##### Collected data #####

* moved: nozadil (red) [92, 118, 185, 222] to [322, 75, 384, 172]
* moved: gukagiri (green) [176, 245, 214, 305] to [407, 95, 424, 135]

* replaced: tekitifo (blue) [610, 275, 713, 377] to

#####

### To do
Output the whole listing exactly, leaving nothing out.

### Response to the exercise
* moved: nozadil (red) [92, 118, 185, 222] to [322, 75, 384, 172]
* moved: gukagiri (green) [176, 245, 214, 305] to [407, 95, 424, 135]

* replaced: tekitifo (blue) [610, 275, 713, 377] to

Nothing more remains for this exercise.